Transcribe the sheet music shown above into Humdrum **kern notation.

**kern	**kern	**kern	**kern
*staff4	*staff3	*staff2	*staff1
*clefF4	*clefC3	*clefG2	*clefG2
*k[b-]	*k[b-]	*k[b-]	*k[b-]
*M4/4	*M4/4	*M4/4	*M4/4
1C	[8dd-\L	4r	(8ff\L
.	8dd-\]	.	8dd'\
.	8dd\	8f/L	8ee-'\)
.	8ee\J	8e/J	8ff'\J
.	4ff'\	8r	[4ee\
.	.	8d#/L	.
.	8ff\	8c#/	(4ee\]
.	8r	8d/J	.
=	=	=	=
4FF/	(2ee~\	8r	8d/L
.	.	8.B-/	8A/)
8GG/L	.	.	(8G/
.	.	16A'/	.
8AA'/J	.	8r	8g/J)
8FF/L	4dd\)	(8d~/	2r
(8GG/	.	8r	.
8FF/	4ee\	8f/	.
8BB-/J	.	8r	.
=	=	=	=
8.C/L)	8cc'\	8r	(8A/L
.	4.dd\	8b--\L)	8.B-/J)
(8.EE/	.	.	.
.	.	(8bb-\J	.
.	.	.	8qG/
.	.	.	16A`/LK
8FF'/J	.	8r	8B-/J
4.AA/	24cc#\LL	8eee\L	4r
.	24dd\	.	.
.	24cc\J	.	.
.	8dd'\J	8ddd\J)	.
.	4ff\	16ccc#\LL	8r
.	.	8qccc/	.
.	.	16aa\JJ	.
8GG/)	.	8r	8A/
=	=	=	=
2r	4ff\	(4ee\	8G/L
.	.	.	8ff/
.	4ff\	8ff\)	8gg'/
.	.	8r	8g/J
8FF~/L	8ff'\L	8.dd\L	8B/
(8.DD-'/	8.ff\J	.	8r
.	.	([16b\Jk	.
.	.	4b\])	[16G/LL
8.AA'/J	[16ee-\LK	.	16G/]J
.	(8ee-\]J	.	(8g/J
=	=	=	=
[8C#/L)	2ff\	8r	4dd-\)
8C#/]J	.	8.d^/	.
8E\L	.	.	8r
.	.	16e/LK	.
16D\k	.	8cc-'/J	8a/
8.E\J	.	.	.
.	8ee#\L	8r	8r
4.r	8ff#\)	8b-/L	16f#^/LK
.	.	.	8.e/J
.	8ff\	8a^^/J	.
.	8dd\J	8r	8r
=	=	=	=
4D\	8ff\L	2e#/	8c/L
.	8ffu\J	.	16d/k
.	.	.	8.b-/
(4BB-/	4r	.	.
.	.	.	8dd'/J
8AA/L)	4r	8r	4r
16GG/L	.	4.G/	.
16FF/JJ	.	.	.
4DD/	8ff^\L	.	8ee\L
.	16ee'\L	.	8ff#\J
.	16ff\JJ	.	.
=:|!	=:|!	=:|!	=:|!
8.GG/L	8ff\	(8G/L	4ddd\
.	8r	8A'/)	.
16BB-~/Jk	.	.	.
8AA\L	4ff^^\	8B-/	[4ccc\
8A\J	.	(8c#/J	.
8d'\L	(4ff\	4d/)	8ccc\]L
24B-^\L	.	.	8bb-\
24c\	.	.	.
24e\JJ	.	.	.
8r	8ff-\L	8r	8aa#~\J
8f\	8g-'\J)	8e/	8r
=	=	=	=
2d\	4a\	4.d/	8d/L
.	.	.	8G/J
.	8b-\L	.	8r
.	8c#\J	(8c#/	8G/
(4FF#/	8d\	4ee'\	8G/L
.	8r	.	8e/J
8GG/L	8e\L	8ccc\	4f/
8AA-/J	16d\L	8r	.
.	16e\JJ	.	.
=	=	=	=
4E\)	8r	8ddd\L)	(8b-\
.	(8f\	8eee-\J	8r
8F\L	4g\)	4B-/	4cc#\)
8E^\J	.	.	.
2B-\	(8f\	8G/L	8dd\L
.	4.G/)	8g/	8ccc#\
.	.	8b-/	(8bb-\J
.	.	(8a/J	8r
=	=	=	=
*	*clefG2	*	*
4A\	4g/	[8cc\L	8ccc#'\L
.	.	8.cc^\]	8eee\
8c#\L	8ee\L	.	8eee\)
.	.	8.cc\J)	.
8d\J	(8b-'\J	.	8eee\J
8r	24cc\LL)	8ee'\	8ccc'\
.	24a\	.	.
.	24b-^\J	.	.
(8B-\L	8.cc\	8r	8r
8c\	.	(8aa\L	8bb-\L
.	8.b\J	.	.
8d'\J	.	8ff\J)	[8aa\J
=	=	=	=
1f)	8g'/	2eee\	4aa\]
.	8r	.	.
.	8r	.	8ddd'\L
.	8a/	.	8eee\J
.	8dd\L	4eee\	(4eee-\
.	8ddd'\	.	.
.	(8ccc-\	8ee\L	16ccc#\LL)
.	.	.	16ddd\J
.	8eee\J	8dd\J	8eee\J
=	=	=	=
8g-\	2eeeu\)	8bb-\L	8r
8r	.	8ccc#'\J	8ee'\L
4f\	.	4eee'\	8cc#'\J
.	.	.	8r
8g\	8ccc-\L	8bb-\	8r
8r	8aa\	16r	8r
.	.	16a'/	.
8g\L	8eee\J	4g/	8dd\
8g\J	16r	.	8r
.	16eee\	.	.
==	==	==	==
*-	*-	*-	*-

WHAT TO WORK ON →
Locate every line in the records above that contains the string "kern", and copy each such line in full.

REPLY TO THE TASK →
Transcribe the sheet music shown above into Humdrum **kern notation.
**kern	**kern	**kern	**kern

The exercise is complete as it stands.